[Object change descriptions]
+ + + + + + +
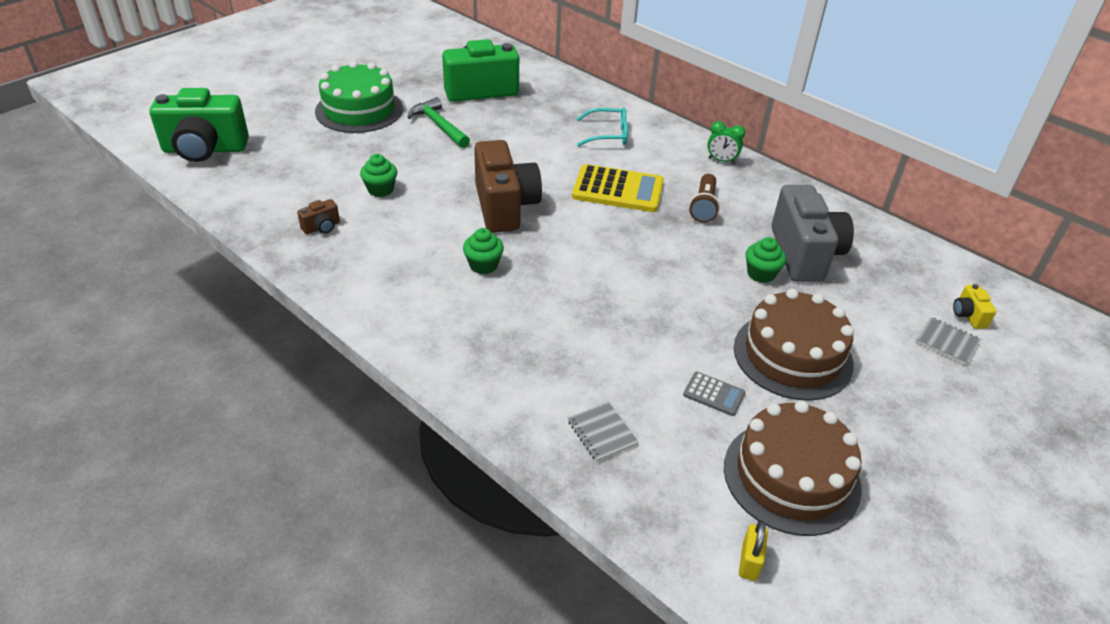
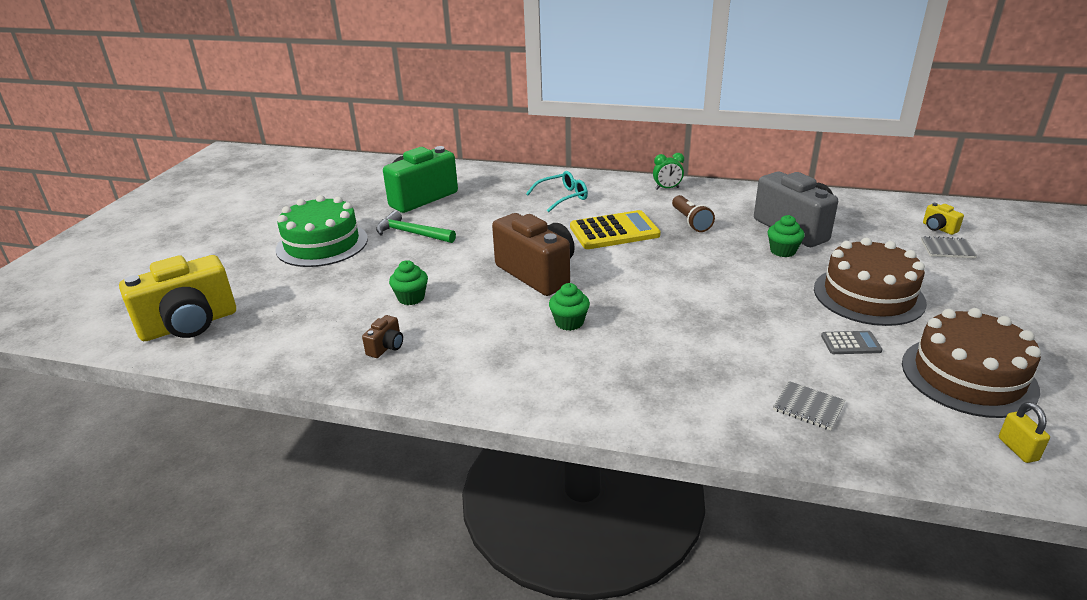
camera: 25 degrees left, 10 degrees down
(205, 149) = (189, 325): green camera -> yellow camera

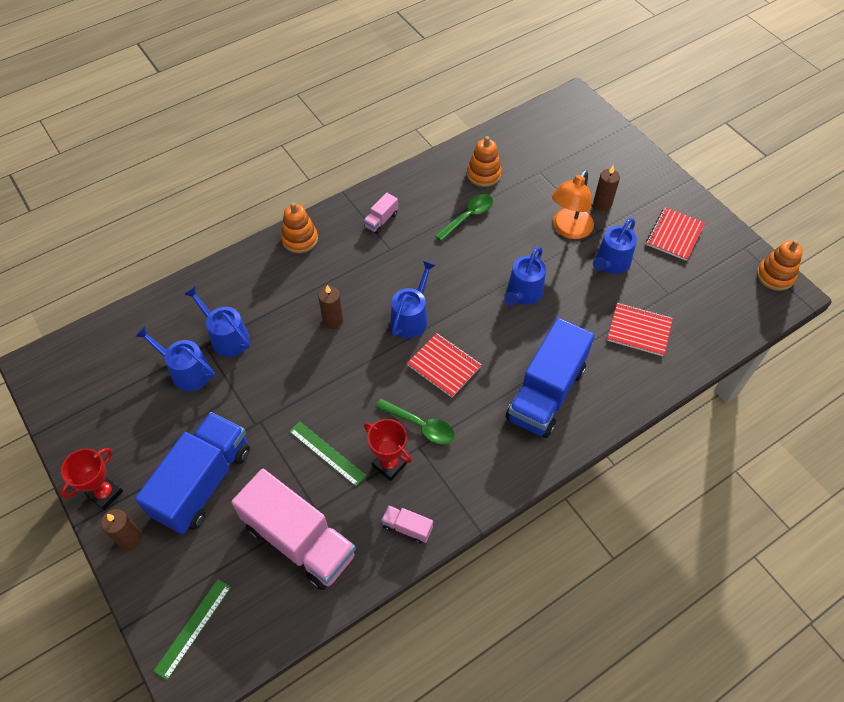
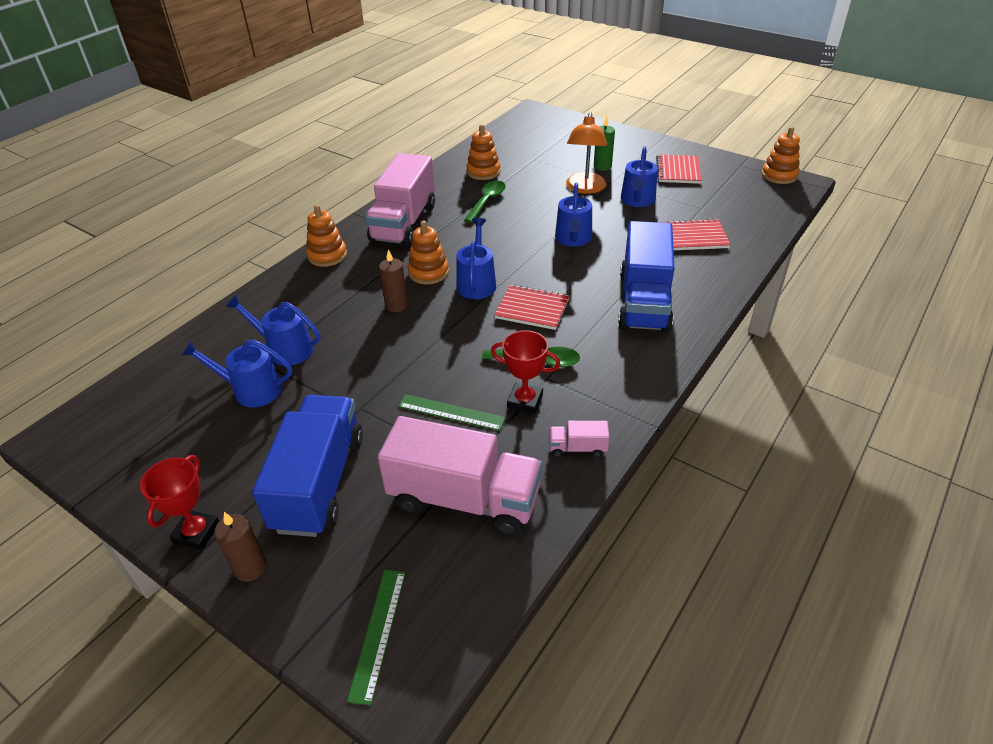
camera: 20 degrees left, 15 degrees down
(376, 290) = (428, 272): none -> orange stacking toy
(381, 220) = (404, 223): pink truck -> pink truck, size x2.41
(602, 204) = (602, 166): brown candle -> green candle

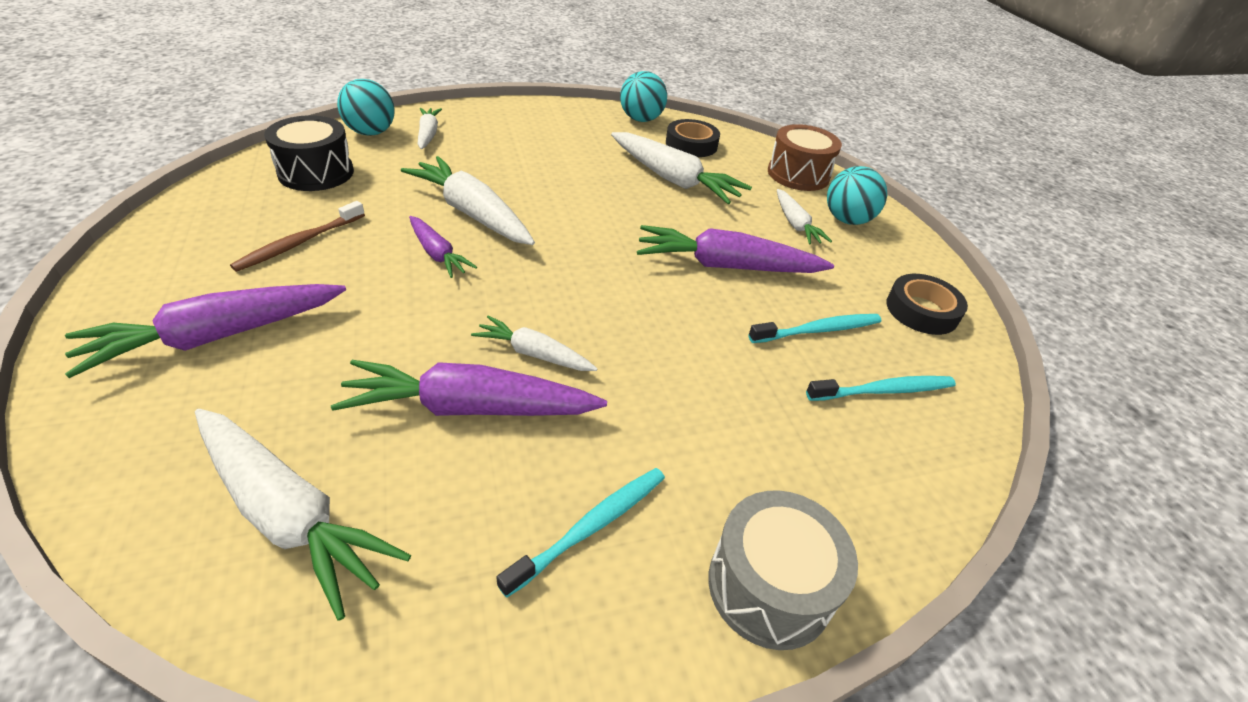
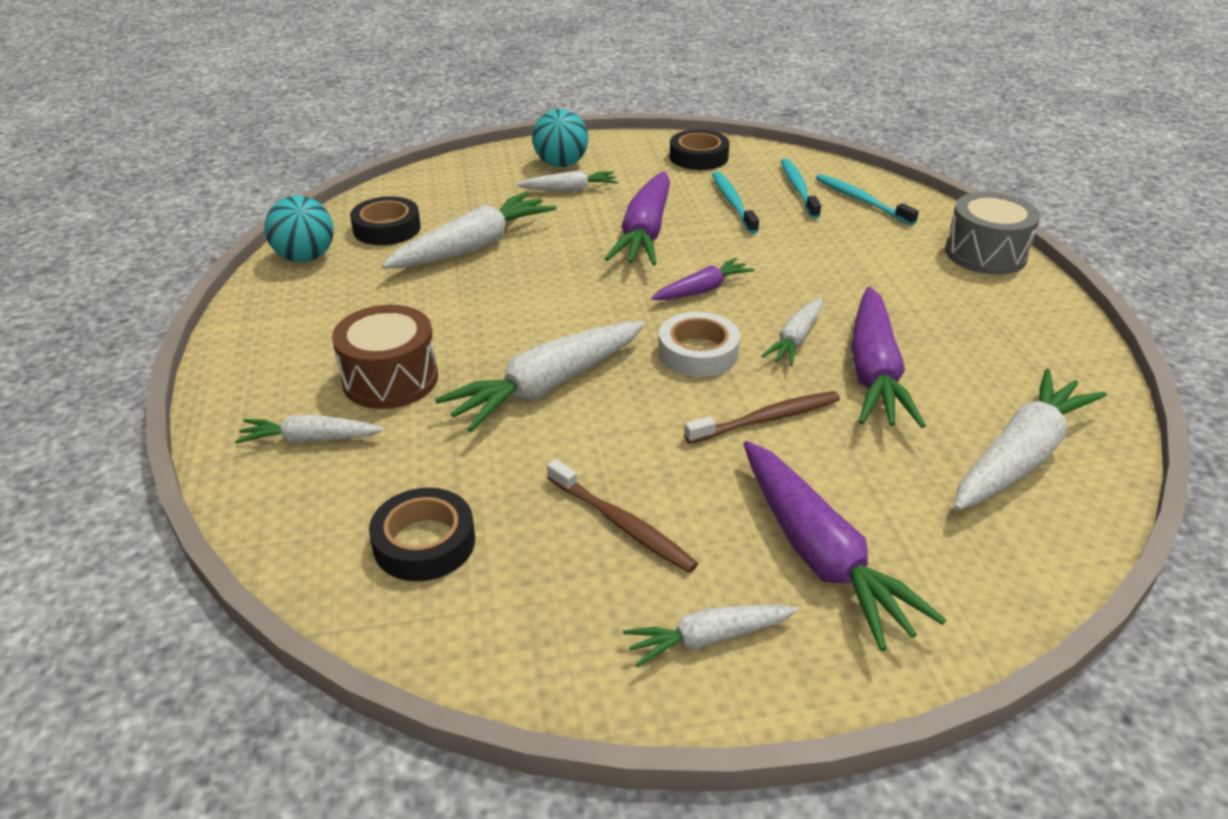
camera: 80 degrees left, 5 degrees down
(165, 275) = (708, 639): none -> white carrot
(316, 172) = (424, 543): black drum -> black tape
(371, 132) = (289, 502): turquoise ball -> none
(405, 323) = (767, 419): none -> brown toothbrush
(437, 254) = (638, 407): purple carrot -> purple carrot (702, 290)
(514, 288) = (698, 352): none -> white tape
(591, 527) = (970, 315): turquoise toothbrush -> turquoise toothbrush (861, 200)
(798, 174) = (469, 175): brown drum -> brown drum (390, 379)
+ + + + + + +
**What the task requires**. Identify every line above that includes the word "left", and show those lines.

**Response to this exercise**.
camera: 25 degrees left, 10 degrees down
camera: 20 degrees left, 15 degrees down
camera: 80 degrees left, 5 degrees down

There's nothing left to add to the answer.